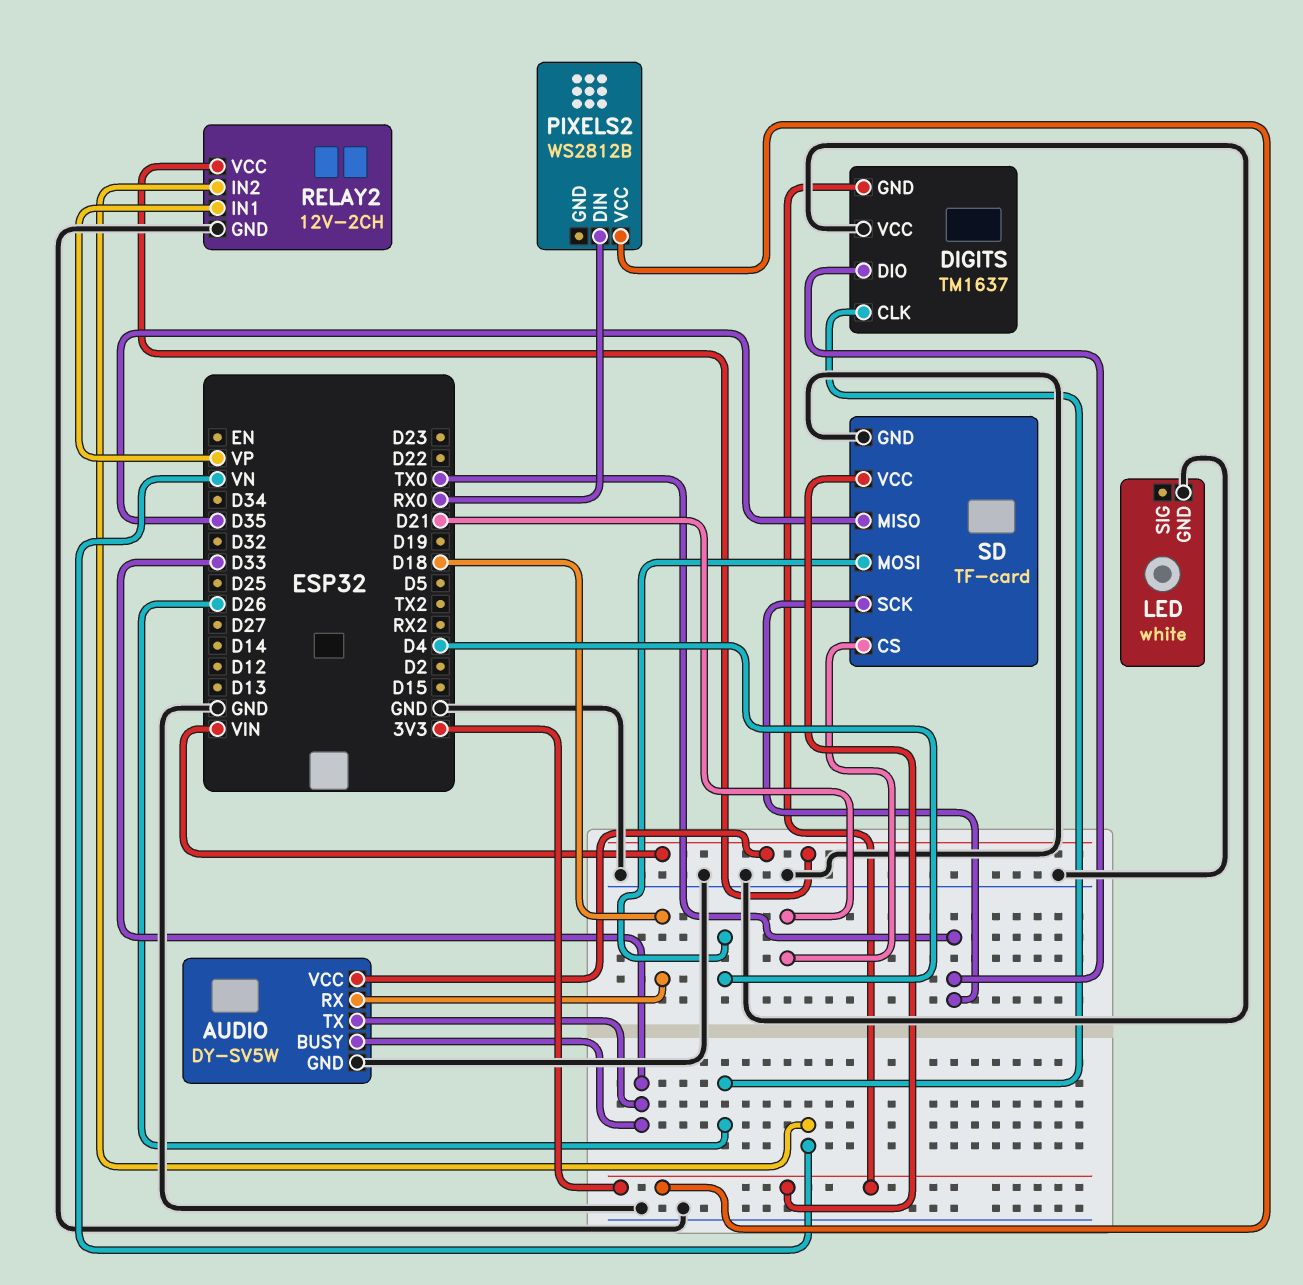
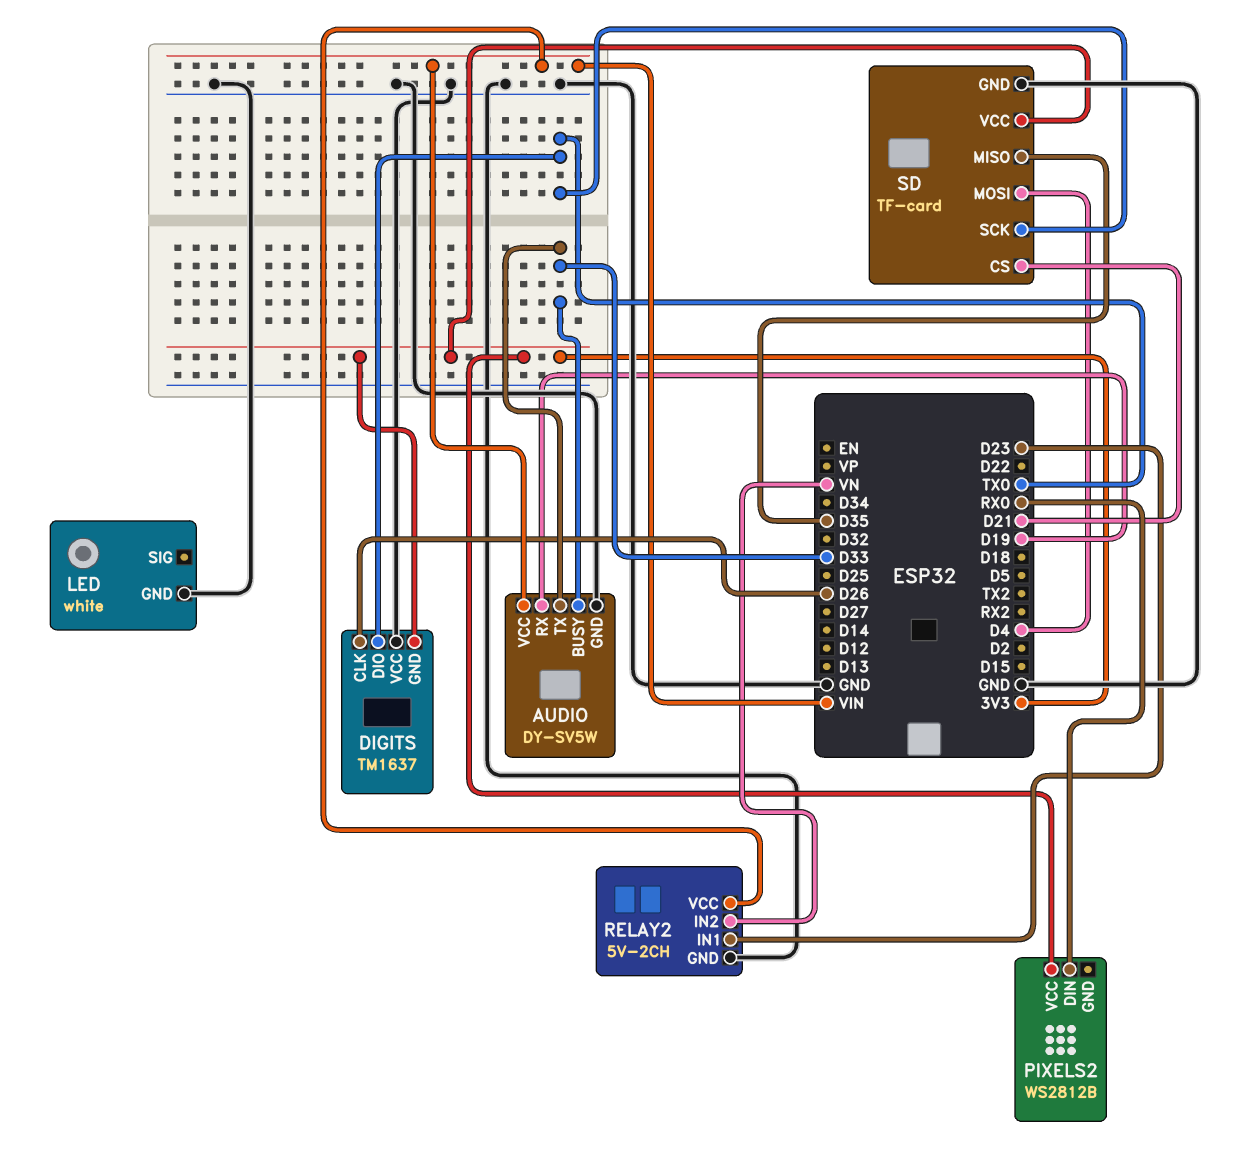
AUDIO pin RX: D18 -> D19
RELAY2: 12V-2CH -> 5V-2CH
RELAY2 pin IN1: VP -> D23

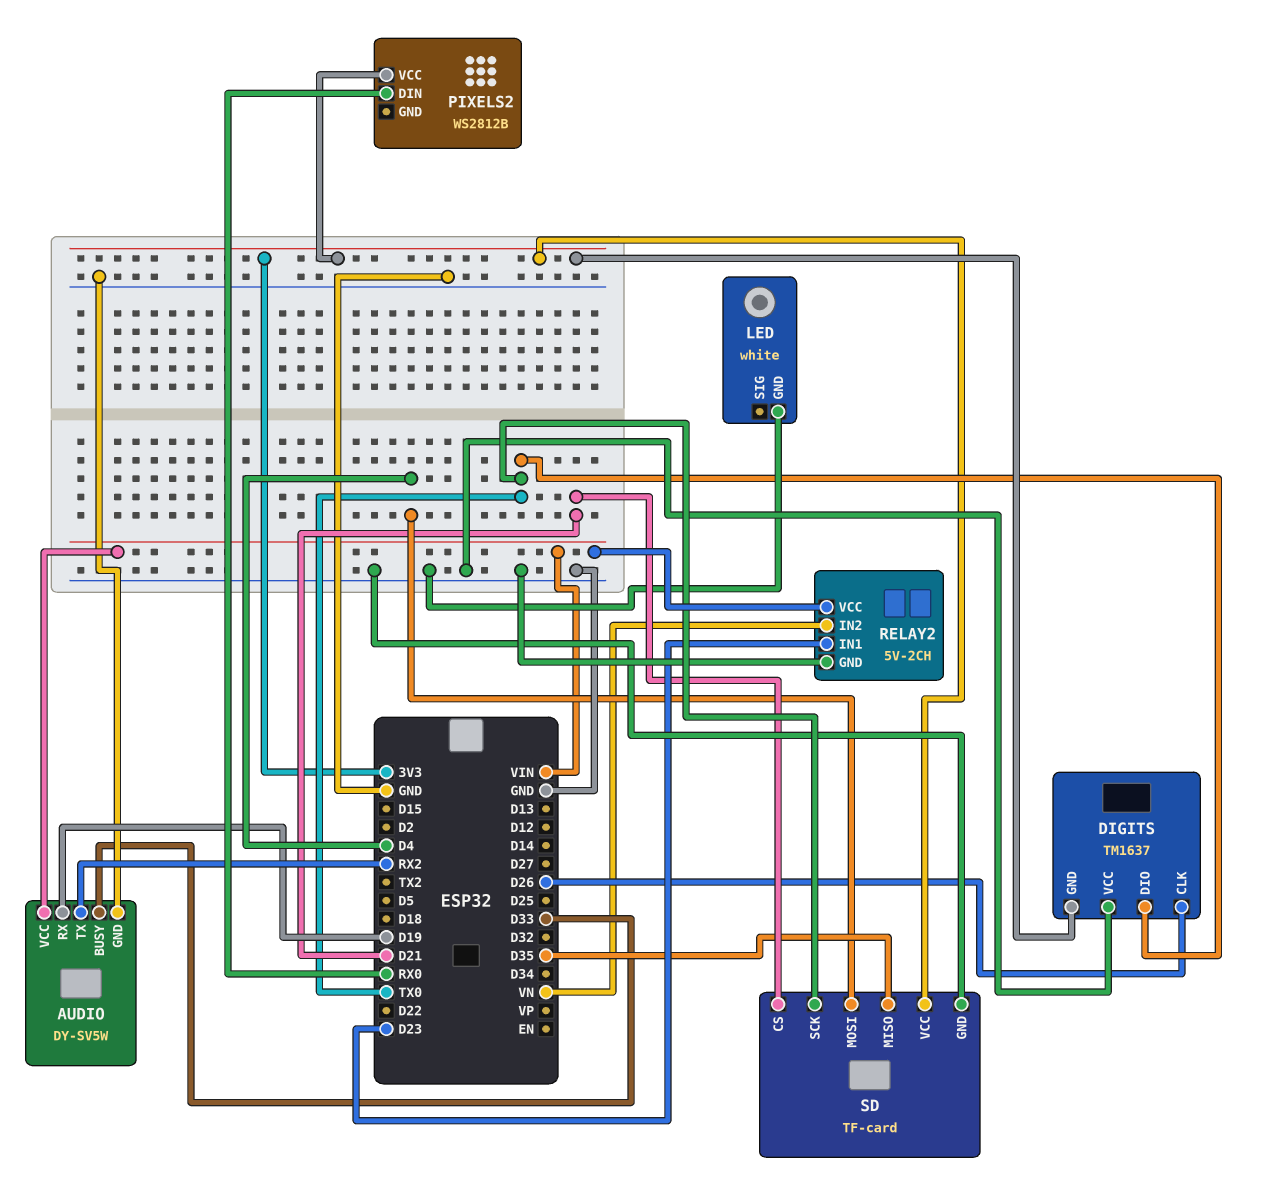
AUDIO pin TX: D33 -> RX2

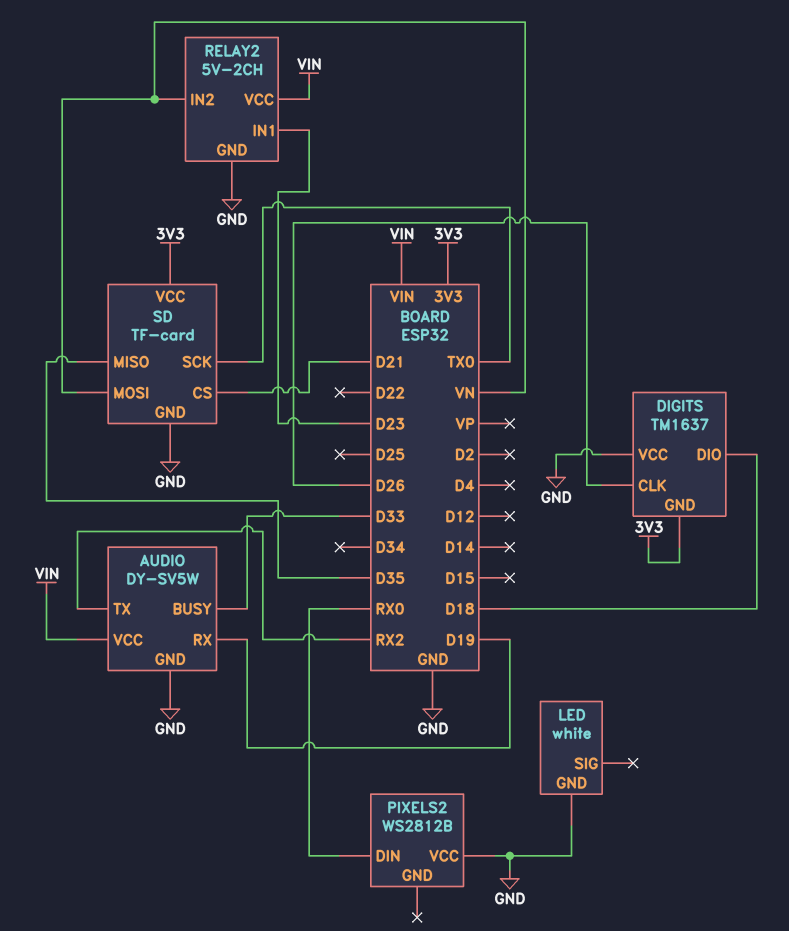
DIGITS pin DIO: TX0 -> D18
PIXELS2 pin VCC: 3V3 -> GND
SD pin MOSI: D4 -> VN

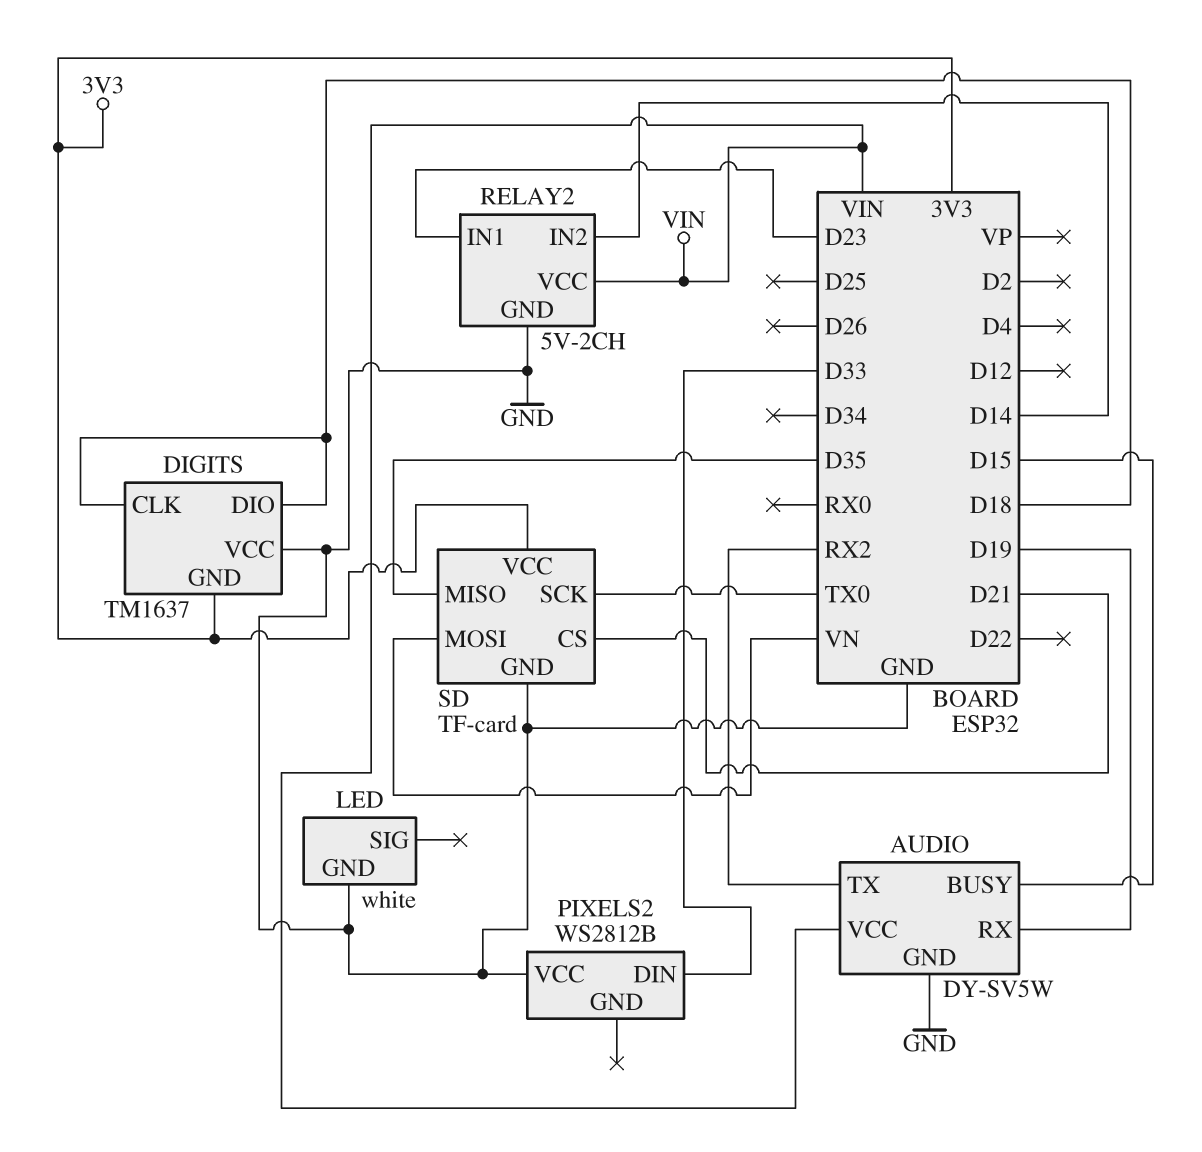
AUDIO pin BUSY: D33 -> D15
DIGITS pin CLK: D26 -> D18
PIXELS2 pin DIN: RX0 -> D33
RELAY2 pin IN2: VN -> D14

* * *

• _WHAT IS BEING ASKED_
Go through the entries and retype each one exactly, skipping any image.

• _OUTPUT BELOW_
AUDIO pin RX: D18 -> D19
RELAY2: 12V-2CH -> 5V-2CH
RELAY2 pin IN1: VP -> D23

AUDIO pin TX: D33 -> RX2

DIGITS pin DIO: TX0 -> D18
PIXELS2 pin VCC: 3V3 -> GND
SD pin MOSI: D4 -> VN

AUDIO pin BUSY: D33 -> D15
DIGITS pin CLK: D26 -> D18
PIXELS2 pin DIN: RX0 -> D33
RELAY2 pin IN2: VN -> D14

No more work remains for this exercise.